● **Exercise requirements**:
When you reach the line containing "U3 pin GND: VBUS -> 0V" in the entries below, start writing out each line exactly, and stop after the line containing "R7: 1.5k (n7, n14) -> 1.5k (0V, n7)".

[Before-and-after change data]
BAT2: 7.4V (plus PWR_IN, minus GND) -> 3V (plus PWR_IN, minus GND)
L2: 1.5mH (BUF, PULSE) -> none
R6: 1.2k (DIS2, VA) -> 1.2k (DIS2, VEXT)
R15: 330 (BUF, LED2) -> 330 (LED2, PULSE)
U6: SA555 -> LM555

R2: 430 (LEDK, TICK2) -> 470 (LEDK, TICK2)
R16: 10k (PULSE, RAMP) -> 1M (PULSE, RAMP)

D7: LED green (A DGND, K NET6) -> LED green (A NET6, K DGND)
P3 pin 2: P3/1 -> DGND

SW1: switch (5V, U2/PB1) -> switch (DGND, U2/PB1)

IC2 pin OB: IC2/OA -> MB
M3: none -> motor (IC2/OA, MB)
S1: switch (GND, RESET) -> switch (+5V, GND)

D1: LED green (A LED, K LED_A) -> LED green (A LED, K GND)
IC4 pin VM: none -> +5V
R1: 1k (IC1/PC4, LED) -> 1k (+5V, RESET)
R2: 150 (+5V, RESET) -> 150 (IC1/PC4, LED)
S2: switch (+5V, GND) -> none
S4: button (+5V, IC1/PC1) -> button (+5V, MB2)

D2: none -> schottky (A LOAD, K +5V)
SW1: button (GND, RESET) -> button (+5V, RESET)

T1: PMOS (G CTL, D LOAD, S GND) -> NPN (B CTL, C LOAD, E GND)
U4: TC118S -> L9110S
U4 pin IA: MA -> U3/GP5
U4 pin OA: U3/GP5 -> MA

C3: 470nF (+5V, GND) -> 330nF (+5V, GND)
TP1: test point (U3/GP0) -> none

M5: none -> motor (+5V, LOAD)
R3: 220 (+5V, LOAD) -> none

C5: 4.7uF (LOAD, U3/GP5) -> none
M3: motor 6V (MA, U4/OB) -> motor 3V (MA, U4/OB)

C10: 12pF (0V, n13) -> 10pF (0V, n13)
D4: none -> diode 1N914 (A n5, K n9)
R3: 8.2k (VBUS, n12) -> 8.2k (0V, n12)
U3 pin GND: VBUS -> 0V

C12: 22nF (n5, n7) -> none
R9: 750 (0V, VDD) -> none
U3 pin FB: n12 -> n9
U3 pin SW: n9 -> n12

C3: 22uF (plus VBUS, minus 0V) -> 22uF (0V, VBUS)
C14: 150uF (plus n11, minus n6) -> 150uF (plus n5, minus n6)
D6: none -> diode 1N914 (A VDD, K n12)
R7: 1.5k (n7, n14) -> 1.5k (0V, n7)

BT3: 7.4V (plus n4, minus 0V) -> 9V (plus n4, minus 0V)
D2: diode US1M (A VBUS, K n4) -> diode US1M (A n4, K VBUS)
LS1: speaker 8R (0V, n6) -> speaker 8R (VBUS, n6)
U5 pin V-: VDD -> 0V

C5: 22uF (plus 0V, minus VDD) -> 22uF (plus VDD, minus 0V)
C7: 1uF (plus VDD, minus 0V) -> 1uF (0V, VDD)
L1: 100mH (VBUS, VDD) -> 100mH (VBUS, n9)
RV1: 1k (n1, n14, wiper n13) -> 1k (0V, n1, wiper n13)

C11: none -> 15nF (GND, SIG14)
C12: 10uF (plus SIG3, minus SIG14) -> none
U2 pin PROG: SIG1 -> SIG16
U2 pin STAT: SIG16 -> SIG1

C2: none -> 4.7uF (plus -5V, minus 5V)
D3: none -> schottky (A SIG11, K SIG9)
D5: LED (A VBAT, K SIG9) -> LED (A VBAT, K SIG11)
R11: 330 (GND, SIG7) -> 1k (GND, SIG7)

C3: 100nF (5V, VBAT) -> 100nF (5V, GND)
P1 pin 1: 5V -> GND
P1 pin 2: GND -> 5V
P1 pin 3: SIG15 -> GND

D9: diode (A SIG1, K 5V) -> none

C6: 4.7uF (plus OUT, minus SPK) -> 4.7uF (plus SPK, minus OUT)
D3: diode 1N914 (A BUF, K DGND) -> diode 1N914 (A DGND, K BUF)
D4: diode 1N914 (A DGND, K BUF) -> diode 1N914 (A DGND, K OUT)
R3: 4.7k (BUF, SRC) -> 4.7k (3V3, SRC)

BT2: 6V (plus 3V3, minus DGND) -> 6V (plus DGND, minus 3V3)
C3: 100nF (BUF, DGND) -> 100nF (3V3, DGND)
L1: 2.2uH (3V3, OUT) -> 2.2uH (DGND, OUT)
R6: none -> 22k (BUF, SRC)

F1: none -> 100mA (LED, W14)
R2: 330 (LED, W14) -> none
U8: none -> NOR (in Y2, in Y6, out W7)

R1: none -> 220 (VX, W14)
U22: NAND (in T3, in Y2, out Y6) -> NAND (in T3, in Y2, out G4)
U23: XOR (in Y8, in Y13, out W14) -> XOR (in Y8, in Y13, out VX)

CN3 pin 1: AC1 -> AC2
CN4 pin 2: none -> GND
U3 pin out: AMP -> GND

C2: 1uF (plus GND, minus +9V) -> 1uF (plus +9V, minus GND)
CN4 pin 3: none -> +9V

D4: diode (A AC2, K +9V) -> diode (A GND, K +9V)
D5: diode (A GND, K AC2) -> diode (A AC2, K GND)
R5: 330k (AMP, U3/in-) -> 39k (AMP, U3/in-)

● **Response**:
U3 pin GND: VBUS -> 0V

C12: 22nF (n5, n7) -> none
R9: 750 (0V, VDD) -> none
U3 pin FB: n12 -> n9
U3 pin SW: n9 -> n12

C3: 22uF (plus VBUS, minus 0V) -> 22uF (0V, VBUS)
C14: 150uF (plus n11, minus n6) -> 150uF (plus n5, minus n6)
D6: none -> diode 1N914 (A VDD, K n12)
R7: 1.5k (n7, n14) -> 1.5k (0V, n7)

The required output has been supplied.